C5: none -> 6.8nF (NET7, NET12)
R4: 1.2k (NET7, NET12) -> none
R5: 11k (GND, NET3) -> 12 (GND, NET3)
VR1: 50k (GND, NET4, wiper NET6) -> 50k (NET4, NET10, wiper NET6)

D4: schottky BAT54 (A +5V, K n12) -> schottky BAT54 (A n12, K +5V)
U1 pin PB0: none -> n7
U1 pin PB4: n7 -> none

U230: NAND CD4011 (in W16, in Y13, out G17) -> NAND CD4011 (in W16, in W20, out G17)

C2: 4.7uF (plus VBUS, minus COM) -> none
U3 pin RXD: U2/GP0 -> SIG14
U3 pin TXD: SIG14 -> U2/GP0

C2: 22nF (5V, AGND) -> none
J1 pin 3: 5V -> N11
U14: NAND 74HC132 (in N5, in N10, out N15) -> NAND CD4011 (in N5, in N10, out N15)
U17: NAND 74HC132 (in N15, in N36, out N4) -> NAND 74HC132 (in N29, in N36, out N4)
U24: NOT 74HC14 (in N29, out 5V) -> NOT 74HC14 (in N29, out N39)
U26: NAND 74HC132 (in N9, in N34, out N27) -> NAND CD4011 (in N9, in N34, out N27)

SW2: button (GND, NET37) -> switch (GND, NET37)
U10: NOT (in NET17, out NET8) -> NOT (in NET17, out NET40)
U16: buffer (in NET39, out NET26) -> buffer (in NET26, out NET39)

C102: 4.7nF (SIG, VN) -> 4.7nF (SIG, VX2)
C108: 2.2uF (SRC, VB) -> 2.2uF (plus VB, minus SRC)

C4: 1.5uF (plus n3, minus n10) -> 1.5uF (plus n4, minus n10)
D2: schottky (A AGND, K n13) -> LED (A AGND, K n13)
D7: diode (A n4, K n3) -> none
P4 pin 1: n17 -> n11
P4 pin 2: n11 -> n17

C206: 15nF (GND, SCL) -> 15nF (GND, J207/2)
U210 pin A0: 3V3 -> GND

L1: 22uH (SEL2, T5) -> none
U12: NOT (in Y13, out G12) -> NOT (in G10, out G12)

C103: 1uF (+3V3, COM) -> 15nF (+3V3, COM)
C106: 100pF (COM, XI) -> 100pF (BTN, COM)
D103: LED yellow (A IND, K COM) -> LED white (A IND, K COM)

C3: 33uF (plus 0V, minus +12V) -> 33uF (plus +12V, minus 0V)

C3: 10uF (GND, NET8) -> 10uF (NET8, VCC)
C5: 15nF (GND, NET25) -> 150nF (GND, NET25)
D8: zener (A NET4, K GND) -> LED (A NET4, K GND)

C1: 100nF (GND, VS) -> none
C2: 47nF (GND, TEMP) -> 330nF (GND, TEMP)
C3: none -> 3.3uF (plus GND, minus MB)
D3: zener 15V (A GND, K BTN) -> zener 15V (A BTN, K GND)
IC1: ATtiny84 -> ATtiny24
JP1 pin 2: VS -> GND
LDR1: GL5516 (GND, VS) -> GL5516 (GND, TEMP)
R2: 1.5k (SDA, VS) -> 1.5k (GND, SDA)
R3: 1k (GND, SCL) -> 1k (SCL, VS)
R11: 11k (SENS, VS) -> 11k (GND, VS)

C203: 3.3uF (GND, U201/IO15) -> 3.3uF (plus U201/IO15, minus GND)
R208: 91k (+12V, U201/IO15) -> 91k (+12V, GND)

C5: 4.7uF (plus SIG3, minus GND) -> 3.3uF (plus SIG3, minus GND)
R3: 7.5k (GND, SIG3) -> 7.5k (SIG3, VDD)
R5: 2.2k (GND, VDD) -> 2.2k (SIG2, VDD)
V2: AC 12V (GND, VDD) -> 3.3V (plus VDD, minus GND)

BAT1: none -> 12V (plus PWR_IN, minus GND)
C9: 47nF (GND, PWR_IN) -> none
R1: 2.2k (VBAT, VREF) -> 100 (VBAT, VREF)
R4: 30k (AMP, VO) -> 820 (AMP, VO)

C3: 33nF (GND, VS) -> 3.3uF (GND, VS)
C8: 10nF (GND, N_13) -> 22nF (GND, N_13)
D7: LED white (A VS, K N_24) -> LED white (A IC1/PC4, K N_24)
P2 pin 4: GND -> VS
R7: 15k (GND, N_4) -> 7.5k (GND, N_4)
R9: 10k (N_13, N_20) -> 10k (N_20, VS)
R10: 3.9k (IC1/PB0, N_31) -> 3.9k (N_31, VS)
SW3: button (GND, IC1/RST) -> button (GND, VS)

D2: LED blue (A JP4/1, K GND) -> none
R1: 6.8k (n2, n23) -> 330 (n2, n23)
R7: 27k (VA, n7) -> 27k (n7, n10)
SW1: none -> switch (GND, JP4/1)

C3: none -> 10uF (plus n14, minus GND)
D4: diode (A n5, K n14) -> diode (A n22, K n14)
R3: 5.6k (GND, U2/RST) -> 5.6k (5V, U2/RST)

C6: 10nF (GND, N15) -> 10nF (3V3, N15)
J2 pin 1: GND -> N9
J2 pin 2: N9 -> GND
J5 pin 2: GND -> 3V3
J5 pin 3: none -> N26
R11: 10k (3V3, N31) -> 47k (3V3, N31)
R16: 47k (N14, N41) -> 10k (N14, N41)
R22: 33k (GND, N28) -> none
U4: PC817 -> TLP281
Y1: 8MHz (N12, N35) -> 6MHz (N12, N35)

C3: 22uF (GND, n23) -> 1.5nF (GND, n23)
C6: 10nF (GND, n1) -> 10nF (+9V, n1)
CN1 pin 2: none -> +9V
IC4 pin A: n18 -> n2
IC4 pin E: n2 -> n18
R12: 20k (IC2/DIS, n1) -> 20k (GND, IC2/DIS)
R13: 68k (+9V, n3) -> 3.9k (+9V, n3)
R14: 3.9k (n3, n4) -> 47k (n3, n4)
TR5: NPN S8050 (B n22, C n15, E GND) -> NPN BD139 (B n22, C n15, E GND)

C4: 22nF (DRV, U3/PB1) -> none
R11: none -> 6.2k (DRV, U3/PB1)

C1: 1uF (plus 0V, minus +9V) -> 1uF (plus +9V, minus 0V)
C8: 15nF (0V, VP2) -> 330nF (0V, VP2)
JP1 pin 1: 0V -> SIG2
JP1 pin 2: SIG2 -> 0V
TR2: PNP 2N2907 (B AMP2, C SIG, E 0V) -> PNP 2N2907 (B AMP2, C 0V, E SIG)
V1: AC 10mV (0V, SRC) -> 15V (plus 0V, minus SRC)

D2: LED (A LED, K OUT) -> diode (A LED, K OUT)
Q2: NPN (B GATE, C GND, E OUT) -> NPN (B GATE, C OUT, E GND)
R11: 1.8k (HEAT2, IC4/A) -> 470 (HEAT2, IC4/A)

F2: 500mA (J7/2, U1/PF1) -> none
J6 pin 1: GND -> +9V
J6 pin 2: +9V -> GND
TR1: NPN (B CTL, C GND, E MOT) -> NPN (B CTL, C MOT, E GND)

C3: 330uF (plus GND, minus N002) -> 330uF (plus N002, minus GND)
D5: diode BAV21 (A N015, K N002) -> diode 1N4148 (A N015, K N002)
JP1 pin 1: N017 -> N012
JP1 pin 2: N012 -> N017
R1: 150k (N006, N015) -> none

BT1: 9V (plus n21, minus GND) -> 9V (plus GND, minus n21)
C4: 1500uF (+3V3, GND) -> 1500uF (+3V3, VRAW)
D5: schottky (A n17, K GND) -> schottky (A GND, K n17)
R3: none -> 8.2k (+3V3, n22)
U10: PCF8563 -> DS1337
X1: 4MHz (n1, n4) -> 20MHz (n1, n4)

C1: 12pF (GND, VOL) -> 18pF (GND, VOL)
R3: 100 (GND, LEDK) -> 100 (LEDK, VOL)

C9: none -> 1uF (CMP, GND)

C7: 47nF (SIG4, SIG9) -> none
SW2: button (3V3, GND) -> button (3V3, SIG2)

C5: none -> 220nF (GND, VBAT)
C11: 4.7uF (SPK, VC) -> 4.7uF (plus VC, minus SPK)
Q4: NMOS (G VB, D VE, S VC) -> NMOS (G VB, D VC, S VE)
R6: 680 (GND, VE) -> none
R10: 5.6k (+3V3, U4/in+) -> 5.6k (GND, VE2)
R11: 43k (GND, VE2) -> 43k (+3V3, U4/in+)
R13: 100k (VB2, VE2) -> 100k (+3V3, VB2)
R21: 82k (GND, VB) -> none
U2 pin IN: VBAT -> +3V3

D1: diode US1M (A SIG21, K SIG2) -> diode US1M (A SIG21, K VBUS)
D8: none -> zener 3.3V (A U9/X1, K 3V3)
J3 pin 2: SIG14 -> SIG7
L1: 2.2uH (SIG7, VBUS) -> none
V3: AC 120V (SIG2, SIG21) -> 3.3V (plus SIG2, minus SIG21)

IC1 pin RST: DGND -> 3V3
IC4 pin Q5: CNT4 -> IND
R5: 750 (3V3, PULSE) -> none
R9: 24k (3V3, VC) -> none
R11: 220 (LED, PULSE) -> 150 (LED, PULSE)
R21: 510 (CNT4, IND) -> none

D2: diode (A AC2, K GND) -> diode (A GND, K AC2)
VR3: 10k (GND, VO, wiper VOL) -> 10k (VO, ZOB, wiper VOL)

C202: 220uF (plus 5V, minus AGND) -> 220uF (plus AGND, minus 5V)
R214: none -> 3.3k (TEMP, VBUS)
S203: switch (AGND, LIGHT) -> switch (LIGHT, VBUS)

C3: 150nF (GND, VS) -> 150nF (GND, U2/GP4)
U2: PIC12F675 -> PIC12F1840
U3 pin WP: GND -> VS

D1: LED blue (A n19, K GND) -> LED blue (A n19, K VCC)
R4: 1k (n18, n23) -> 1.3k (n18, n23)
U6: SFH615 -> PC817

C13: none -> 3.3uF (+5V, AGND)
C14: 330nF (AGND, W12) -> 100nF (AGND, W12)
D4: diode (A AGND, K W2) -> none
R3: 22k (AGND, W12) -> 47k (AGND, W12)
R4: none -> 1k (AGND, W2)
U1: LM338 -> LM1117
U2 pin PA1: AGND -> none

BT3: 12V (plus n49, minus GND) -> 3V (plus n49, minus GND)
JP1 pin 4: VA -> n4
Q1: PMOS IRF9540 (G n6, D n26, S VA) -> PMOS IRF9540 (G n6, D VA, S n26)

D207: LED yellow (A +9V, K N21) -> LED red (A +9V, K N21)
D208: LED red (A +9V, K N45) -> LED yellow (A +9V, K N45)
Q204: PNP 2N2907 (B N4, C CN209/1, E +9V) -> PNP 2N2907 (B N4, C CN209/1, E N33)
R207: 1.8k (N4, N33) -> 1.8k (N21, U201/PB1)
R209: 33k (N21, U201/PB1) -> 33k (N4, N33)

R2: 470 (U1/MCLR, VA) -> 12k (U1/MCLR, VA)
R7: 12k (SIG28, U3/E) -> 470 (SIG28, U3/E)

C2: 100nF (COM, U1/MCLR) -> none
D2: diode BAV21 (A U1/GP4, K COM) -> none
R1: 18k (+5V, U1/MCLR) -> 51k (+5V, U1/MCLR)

----

-- Task item --
What you return should be the lines from the start of the data through the line with "U3 pin RXD: U2/GP0 -> SIG14", quoted exactly and nothing more.

-- Problem solution --
C5: none -> 6.8nF (NET7, NET12)
R4: 1.2k (NET7, NET12) -> none
R5: 11k (GND, NET3) -> 12 (GND, NET3)
VR1: 50k (GND, NET4, wiper NET6) -> 50k (NET4, NET10, wiper NET6)

D4: schottky BAT54 (A +5V, K n12) -> schottky BAT54 (A n12, K +5V)
U1 pin PB0: none -> n7
U1 pin PB4: n7 -> none

U230: NAND CD4011 (in W16, in Y13, out G17) -> NAND CD4011 (in W16, in W20, out G17)

C2: 4.7uF (plus VBUS, minus COM) -> none
U3 pin RXD: U2/GP0 -> SIG14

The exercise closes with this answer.